(Stored data)

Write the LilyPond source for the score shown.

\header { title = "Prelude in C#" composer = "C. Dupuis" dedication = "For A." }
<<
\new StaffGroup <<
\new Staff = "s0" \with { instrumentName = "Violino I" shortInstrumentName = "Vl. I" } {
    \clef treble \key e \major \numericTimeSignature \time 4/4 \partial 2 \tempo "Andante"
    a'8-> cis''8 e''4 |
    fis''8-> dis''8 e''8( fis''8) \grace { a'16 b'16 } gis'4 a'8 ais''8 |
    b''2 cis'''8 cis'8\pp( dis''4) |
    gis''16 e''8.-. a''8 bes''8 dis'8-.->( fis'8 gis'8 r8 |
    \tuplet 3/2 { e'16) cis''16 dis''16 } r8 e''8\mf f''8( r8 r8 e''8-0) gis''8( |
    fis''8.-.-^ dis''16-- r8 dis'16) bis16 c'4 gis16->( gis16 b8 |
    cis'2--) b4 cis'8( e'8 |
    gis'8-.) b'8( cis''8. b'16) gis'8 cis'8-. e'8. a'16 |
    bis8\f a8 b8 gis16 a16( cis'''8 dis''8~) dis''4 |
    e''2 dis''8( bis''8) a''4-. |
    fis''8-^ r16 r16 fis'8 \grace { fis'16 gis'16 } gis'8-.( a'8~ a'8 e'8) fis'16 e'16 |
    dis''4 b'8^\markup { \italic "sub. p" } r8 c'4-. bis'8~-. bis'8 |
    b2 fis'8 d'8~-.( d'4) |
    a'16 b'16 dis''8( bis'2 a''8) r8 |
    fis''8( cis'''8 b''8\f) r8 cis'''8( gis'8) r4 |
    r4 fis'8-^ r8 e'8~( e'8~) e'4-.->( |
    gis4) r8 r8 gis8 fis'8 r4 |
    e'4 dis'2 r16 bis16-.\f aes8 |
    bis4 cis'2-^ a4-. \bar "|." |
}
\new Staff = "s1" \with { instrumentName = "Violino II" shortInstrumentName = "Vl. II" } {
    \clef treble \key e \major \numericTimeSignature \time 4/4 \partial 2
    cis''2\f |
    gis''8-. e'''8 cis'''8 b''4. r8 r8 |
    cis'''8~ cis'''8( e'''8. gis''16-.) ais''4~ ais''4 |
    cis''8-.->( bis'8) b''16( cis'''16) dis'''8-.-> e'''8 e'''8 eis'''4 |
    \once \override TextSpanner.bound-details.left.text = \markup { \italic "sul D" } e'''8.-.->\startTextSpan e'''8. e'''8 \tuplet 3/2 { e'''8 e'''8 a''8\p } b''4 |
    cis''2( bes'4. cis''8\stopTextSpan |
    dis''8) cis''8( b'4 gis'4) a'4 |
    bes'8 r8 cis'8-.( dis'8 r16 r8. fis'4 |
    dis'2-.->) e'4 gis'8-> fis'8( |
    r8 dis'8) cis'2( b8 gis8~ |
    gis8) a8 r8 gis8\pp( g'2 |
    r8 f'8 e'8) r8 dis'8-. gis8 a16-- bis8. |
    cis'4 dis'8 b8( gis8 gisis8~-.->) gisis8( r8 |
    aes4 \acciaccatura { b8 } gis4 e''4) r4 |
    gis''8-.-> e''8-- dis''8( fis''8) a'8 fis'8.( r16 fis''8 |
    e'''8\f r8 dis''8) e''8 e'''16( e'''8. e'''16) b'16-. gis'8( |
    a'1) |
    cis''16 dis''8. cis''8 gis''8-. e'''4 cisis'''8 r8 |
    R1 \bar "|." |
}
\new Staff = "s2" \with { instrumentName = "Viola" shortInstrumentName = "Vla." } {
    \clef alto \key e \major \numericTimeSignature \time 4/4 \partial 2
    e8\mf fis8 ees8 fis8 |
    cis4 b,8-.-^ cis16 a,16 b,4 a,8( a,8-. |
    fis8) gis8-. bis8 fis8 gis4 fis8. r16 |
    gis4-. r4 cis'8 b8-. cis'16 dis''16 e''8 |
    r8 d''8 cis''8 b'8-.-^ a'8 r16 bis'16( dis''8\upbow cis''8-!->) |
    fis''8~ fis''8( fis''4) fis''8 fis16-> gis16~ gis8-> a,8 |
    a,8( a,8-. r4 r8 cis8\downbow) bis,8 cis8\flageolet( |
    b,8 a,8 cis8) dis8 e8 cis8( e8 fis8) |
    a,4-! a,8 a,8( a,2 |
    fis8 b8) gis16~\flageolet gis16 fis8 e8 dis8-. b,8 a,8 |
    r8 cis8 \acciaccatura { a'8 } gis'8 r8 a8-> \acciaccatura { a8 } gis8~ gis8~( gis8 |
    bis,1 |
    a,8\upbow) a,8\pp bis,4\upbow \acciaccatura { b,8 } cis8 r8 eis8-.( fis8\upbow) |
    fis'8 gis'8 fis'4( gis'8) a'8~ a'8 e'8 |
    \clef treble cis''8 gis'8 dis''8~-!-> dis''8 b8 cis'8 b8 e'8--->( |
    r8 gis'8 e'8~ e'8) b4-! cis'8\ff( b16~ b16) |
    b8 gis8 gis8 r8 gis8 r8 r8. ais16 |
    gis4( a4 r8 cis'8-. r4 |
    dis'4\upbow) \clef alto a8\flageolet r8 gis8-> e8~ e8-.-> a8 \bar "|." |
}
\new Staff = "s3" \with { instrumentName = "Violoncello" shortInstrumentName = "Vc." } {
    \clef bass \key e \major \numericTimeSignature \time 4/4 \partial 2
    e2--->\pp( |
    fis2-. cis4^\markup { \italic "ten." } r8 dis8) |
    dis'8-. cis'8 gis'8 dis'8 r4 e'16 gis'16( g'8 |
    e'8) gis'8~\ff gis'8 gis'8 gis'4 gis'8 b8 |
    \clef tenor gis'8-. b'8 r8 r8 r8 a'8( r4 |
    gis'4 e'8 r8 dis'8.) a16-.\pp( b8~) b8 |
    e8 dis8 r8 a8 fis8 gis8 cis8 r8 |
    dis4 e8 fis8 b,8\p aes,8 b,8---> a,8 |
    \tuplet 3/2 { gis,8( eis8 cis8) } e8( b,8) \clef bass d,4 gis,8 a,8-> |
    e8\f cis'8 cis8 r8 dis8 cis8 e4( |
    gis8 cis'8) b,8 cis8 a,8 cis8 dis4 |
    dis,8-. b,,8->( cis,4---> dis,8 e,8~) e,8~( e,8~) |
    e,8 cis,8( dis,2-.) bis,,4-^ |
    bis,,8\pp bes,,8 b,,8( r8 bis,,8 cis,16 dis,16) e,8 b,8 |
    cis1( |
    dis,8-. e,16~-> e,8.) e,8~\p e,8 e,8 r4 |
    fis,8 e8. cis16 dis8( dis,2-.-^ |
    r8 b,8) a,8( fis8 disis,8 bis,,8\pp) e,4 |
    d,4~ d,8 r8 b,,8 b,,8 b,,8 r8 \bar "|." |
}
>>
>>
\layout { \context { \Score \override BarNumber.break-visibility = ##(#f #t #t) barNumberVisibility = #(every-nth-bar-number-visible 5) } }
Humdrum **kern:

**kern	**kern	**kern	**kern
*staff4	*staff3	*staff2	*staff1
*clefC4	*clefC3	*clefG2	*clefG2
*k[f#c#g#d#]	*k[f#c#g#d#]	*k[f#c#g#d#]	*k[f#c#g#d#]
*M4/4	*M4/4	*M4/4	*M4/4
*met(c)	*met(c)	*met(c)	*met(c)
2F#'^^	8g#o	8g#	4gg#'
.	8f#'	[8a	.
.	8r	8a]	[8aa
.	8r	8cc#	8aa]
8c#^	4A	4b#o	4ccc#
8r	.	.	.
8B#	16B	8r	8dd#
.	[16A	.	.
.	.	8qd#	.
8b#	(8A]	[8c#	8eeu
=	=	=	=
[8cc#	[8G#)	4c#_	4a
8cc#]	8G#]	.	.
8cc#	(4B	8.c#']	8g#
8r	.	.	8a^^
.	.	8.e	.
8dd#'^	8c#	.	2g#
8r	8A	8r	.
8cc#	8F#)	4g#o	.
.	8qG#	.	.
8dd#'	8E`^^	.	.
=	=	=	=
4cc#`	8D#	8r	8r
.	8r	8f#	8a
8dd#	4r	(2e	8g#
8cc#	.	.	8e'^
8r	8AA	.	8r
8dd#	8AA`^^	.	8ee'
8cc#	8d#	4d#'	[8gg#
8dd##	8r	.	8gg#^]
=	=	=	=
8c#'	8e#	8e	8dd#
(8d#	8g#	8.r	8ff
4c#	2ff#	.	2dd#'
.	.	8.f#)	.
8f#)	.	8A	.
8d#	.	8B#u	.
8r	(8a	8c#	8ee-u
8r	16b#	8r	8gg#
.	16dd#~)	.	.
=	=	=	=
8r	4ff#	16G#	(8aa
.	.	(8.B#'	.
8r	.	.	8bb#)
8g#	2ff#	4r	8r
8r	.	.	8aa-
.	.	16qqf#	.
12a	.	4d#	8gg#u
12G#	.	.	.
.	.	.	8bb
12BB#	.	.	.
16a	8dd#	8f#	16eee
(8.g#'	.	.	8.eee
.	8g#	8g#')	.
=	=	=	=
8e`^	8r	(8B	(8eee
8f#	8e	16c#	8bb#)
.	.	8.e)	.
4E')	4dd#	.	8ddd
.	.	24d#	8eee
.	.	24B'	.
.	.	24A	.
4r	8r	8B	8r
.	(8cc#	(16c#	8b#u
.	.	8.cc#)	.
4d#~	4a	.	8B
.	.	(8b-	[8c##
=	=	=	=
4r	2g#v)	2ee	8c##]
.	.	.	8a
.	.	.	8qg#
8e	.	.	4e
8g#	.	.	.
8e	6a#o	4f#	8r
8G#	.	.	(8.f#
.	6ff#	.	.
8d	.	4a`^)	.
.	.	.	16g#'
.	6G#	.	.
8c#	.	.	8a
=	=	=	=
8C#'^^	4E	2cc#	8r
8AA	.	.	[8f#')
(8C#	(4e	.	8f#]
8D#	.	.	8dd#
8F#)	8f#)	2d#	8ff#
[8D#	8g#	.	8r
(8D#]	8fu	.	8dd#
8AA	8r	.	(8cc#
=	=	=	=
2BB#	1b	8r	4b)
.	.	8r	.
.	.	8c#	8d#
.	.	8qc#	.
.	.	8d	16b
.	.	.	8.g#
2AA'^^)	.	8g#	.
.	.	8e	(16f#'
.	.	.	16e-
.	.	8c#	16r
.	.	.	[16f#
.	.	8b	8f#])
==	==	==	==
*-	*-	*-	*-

* _Work instructions_
Count the lines in the data above that contain the string "grace". Reply with the number only.

* _Task answer_
2